> Exercise prompt: Nothing but the lines from the one containing "U1: OR 74HC32" through the last line of the entries should appear in the output, each verbatim.

[Edit tracking data]
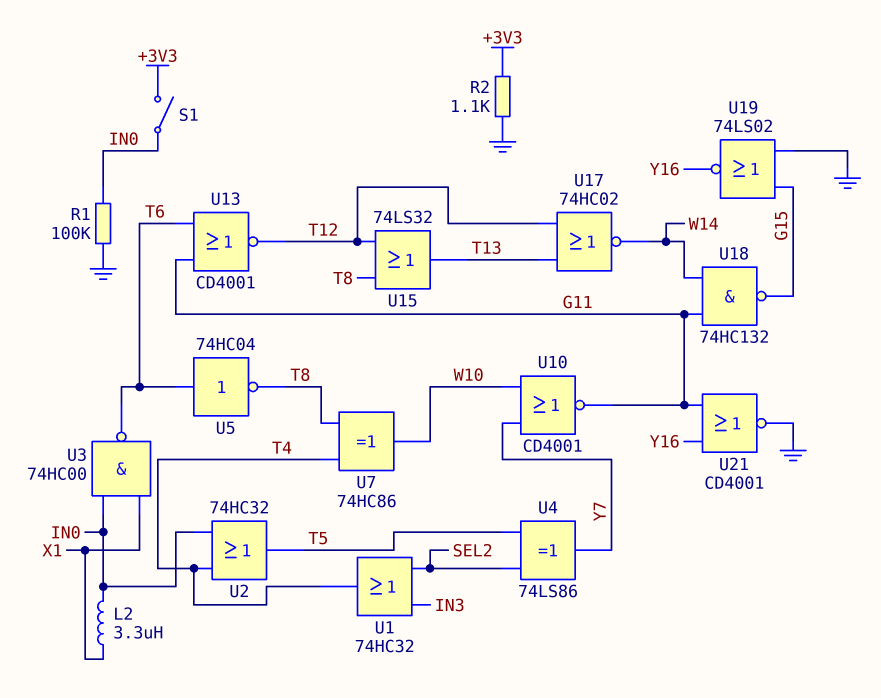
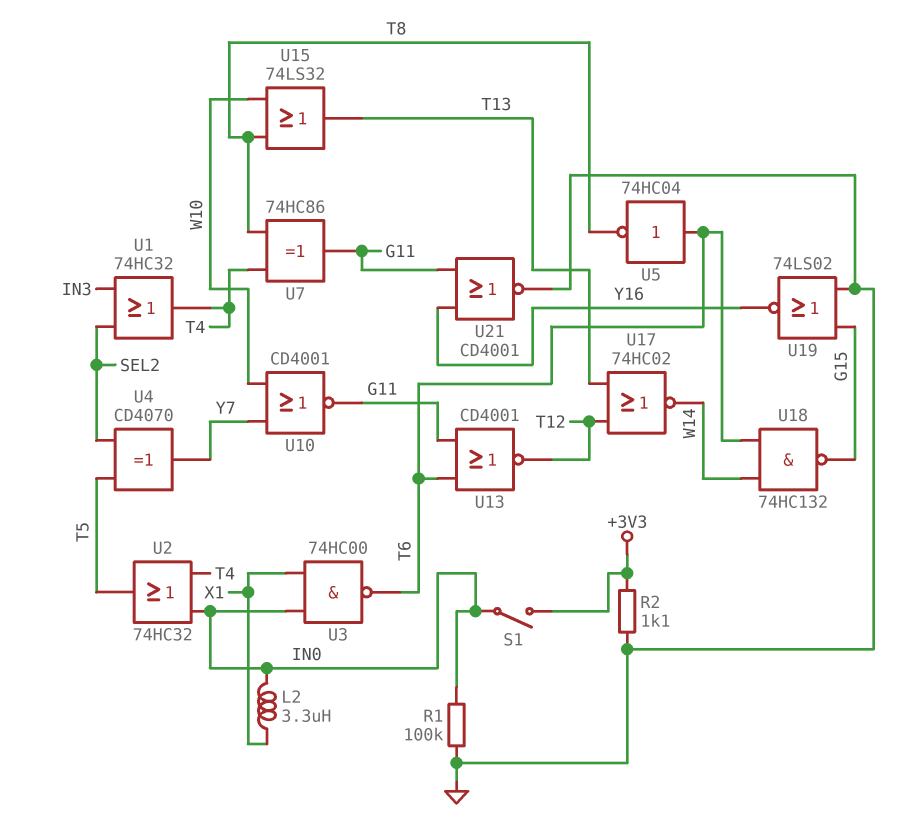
U4: XOR 74LS86 (in SEL2, in T5, out Y7) -> XOR CD4070 (in SEL2, in T5, out Y7)
U7: XOR 74HC86 (in T4, in T8, out W10) -> XOR 74HC86 (in T4, in T8, out G11)
U15: OR 74LS32 (in T8, in T12, out T13) -> OR 74LS32 (in T8, in W10, out T13)
U18: NAND 74HC132 (in G11, in W14, out G15) -> NAND 74HC132 (in T6, in W14, out G15)

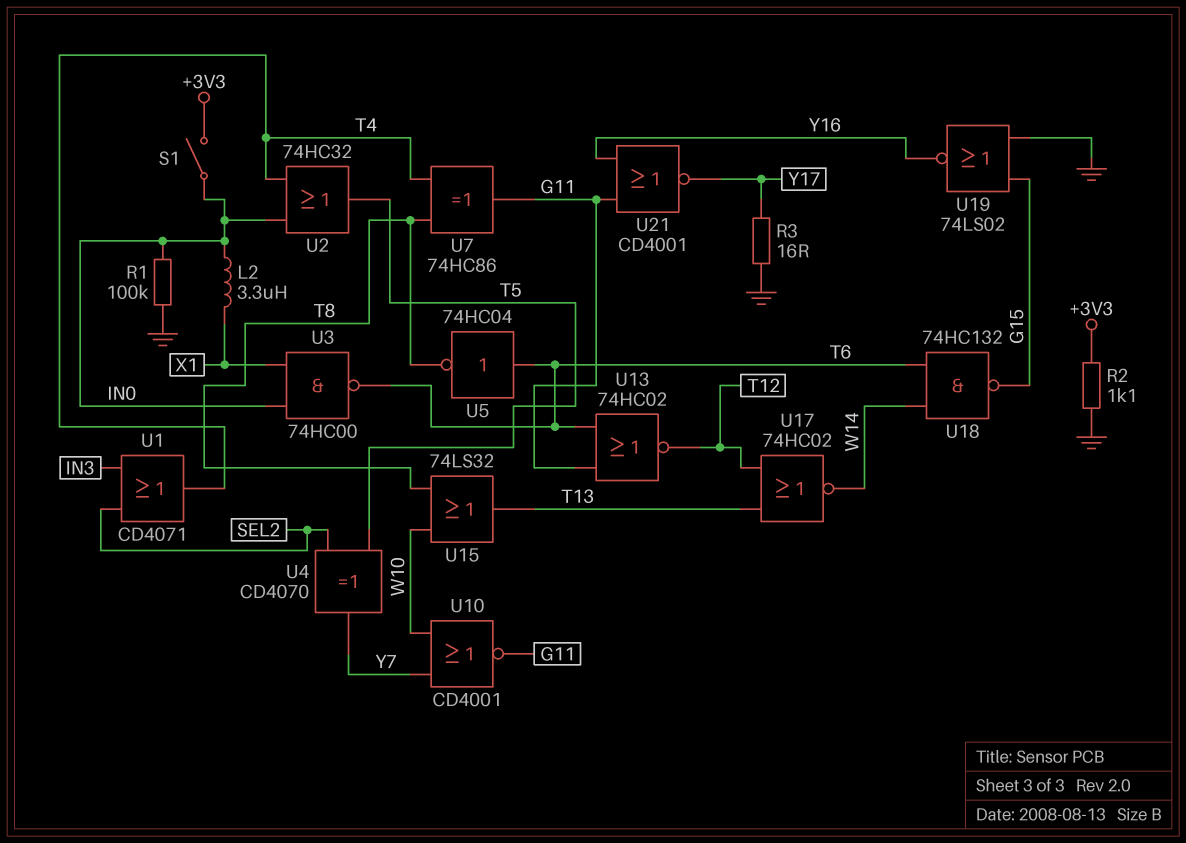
R3: none -> 16 (GND, Y17)
U1: OR 74HC32 (in IN3, in SEL2, out T4) -> OR CD4071 (in IN3, in SEL2, out T4)
U13: NOR CD4001 (in G11, in T6, out T12) -> NOR 74HC02 (in G11, in T6, out T12)
U21: NOR CD4001 (in G11, in Y16, out GND) -> NOR CD4001 (in G11, in Y16, out Y17)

> Worked solution:
U1: OR 74HC32 (in IN3, in SEL2, out T4) -> OR CD4071 (in IN3, in SEL2, out T4)
U13: NOR CD4001 (in G11, in T6, out T12) -> NOR 74HC02 (in G11, in T6, out T12)
U21: NOR CD4001 (in G11, in Y16, out GND) -> NOR CD4001 (in G11, in Y16, out Y17)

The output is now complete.